• **WHAT YOU HAVE TO DO**
In these entries, tally the lines where "none" occurs. Respond with only the count.

(Dataset items)
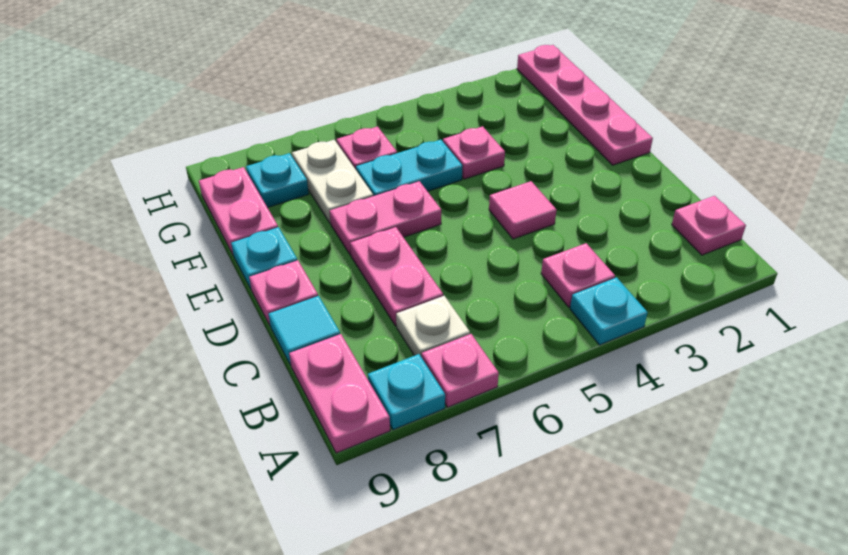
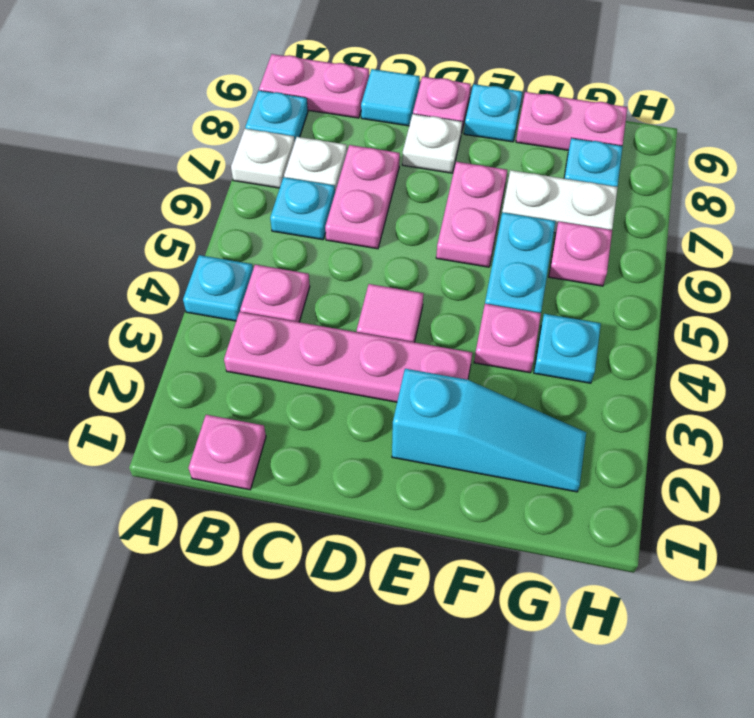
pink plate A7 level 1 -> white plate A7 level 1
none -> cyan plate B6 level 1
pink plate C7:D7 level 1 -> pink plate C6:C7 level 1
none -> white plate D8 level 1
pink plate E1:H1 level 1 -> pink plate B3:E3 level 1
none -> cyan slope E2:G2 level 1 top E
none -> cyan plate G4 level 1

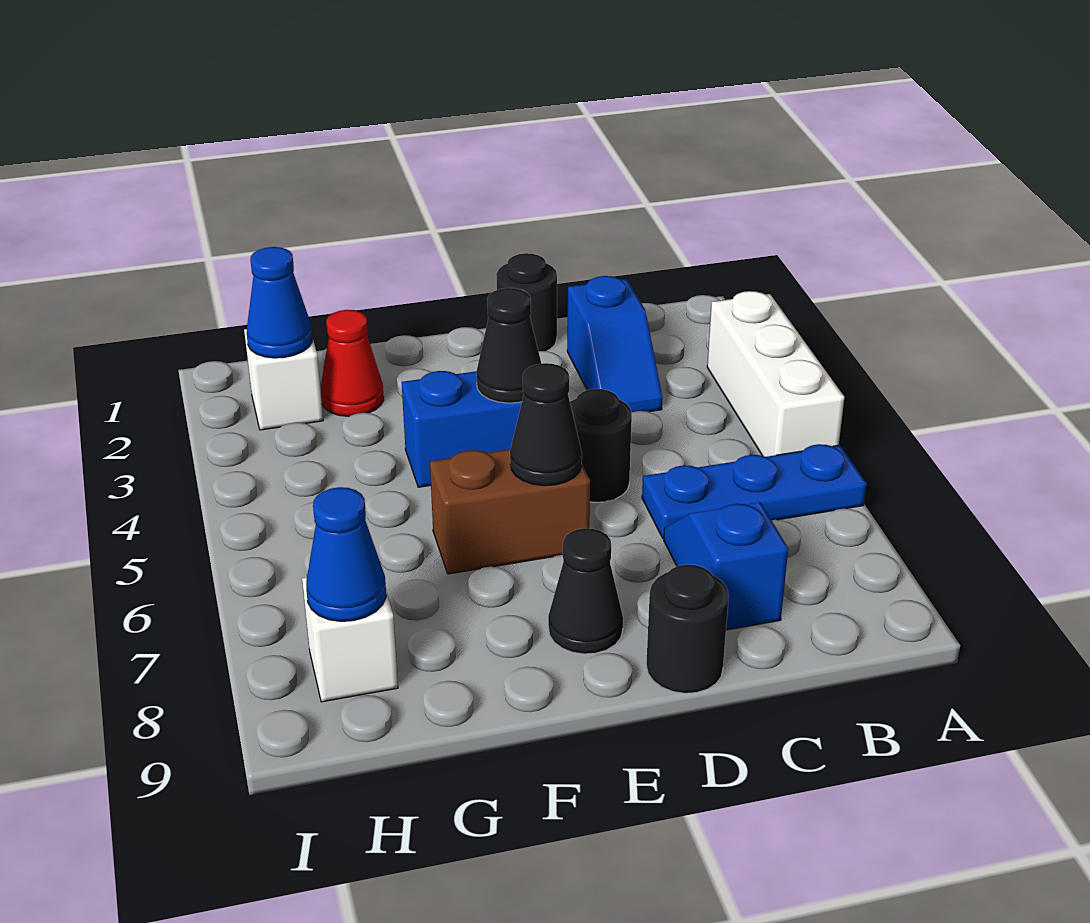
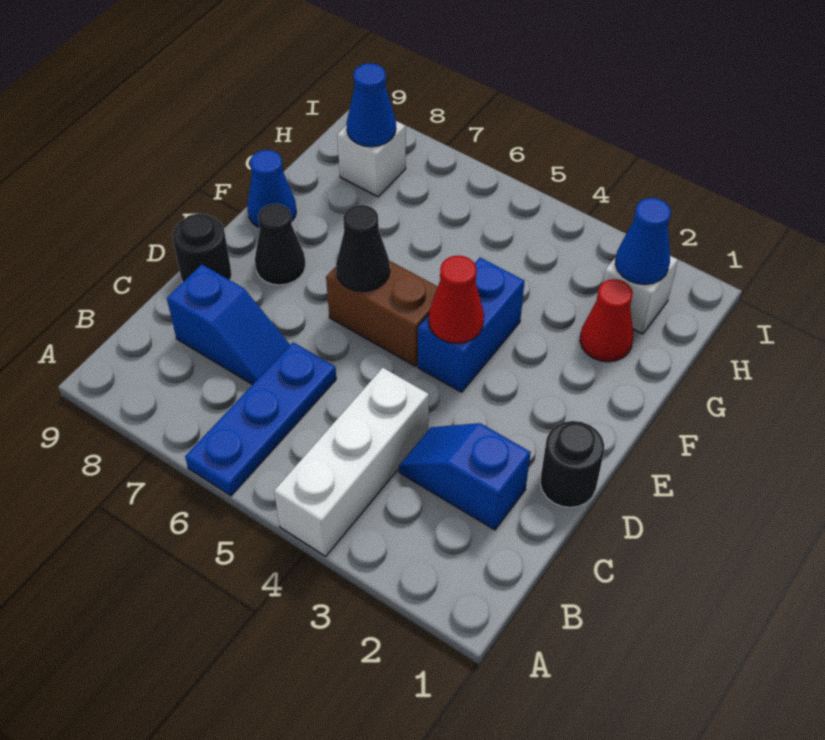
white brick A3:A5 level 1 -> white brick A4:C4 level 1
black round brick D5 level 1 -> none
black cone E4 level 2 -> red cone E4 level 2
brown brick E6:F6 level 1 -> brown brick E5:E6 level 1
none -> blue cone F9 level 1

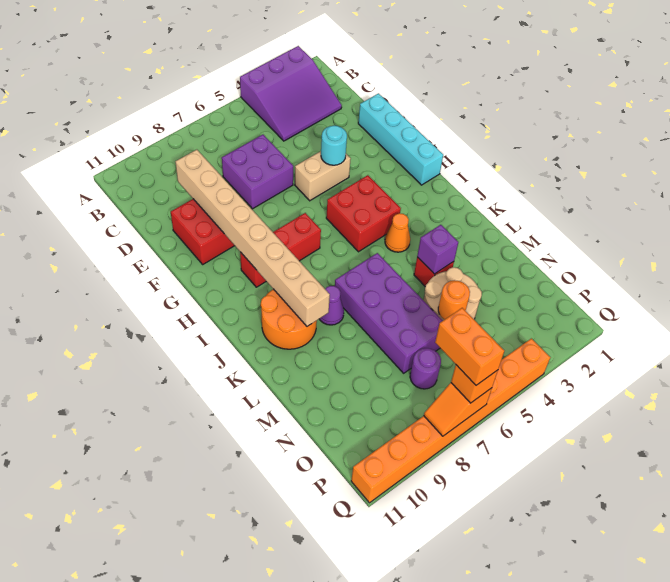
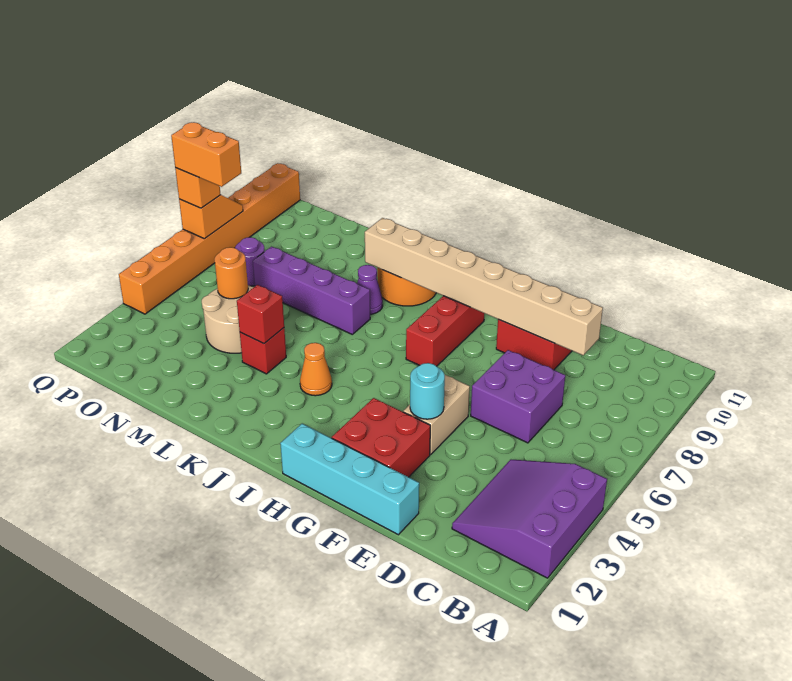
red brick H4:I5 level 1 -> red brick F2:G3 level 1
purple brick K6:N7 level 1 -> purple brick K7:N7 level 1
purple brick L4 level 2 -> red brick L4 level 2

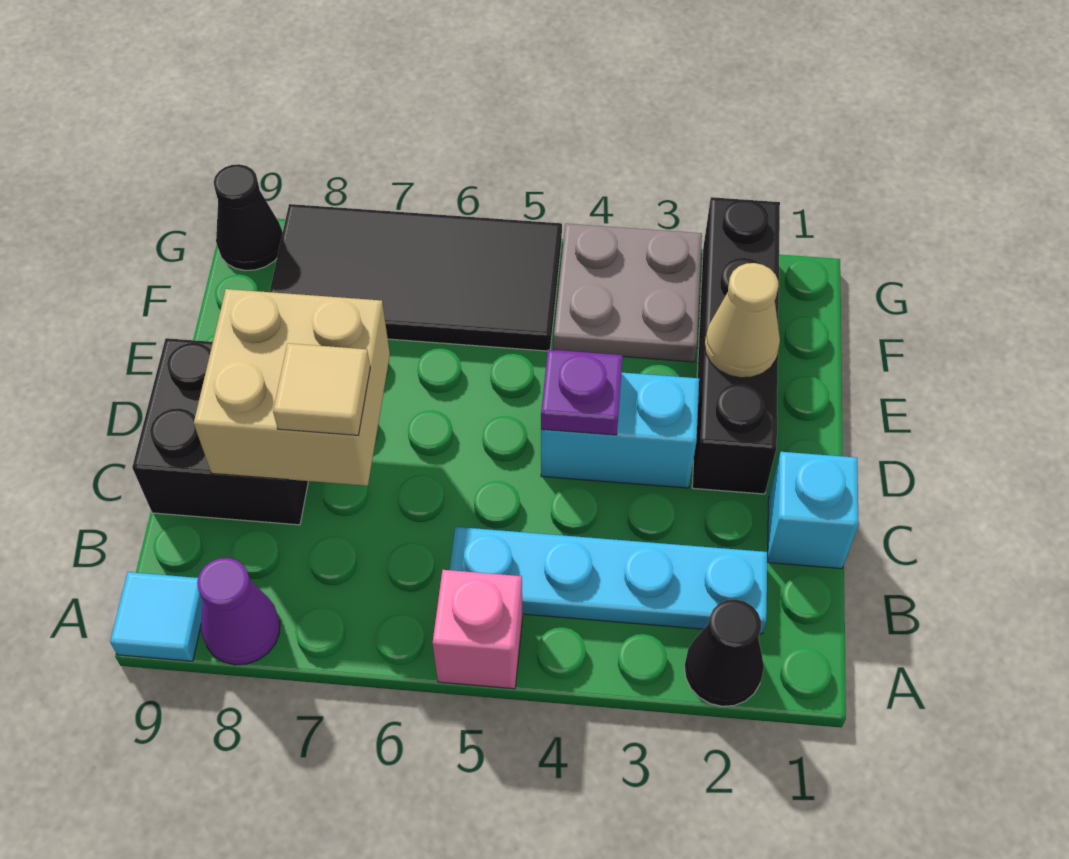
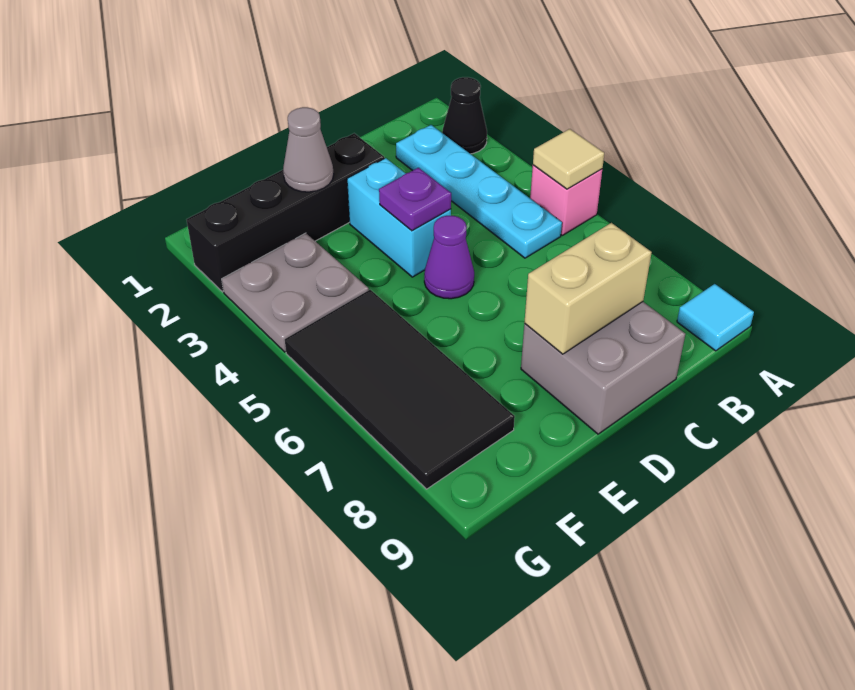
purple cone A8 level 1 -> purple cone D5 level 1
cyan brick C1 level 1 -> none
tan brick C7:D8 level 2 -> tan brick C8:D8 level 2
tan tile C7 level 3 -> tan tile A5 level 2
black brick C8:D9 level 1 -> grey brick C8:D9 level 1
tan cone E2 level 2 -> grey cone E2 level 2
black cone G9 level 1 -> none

• **FINISHED EXERCISE**
8